• _Your objective_:
Going from the line that contains "brown plate B5:D6" to the last line of the material below, repeat every line exactly.
Exercise data Block Start
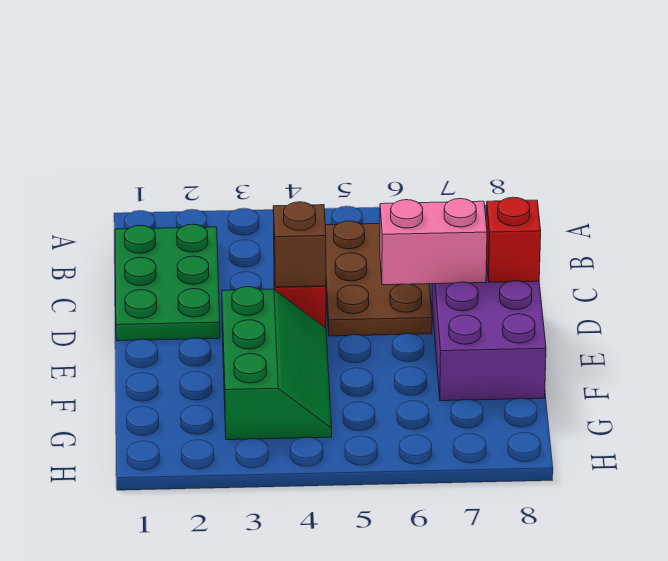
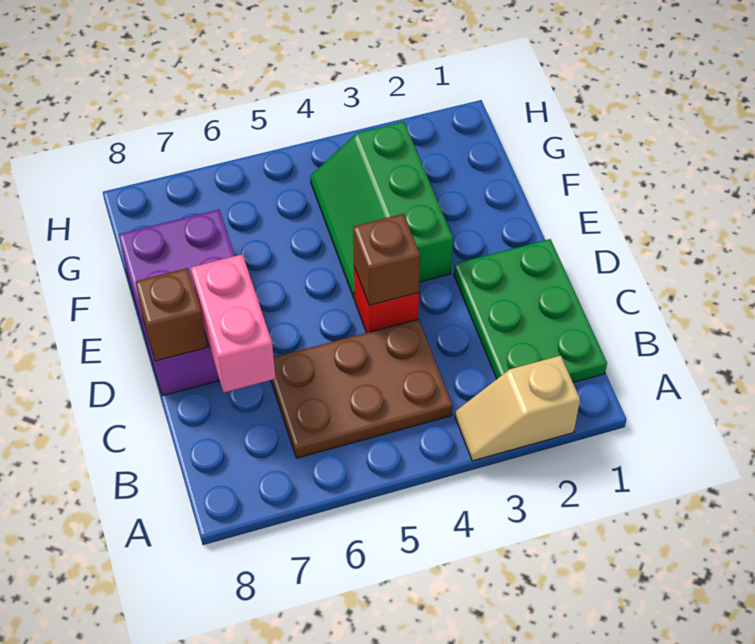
none -> tan slope A2:A3 level 1 top 2
brown plate B5:D6 level 1 -> brown plate B4:C6 level 1
pink brick D6:D7 level 2 -> pink brick C7:D7 level 2
red brick D8 level 2 -> brown brick D8 level 2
Exercise data Block End
• _Answer to this exercise_:
brown plate B5:D6 level 1 -> brown plate B4:C6 level 1
pink brick D6:D7 level 2 -> pink brick C7:D7 level 2
red brick D8 level 2 -> brown brick D8 level 2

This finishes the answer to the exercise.